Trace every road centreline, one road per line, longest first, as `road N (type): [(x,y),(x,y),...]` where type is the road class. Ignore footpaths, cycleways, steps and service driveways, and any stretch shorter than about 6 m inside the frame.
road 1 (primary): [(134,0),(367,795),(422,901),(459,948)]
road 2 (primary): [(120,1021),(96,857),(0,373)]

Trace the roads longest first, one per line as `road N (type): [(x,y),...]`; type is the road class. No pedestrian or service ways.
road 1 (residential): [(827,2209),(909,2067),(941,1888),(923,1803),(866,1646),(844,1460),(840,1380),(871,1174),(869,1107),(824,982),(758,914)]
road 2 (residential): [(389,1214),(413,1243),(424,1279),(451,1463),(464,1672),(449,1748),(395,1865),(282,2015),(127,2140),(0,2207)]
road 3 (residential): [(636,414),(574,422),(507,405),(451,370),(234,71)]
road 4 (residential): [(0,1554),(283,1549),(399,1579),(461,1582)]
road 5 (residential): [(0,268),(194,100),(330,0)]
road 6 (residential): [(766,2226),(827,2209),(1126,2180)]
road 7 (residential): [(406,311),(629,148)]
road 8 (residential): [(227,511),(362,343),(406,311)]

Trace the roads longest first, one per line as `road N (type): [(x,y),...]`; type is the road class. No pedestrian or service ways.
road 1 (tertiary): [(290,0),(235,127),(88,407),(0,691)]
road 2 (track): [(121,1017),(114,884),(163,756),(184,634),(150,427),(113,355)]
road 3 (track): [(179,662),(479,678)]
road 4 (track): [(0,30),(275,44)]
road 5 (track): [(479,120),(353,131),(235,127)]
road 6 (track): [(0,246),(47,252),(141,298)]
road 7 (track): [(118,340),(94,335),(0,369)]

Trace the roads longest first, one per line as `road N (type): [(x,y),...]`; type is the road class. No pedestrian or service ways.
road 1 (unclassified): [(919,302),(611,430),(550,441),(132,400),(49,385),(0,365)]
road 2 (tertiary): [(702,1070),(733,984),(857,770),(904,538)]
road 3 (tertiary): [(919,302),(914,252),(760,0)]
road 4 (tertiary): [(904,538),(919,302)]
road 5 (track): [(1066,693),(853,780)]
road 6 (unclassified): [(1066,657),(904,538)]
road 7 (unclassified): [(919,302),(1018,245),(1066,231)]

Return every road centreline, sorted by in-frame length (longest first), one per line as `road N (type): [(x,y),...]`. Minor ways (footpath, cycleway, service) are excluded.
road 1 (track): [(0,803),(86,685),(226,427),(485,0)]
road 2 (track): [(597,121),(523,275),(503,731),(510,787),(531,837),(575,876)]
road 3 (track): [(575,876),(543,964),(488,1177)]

__Problem details__. Write out the lines above, starting at the line that contains "Return every road" and ending with the final line, and nothing else; copy them exactly.

__Expected answer__.
Return every road centreline, sorted by in-frame length (longest first), one per line as `road N (type): [(x,y),...]`. Minor ways (footpath, cycleway, service) are excluded.
road 1 (track): [(0,803),(86,685),(226,427),(485,0)]
road 2 (track): [(597,121),(523,275),(503,731),(510,787),(531,837),(575,876)]
road 3 (track): [(575,876),(543,964),(488,1177)]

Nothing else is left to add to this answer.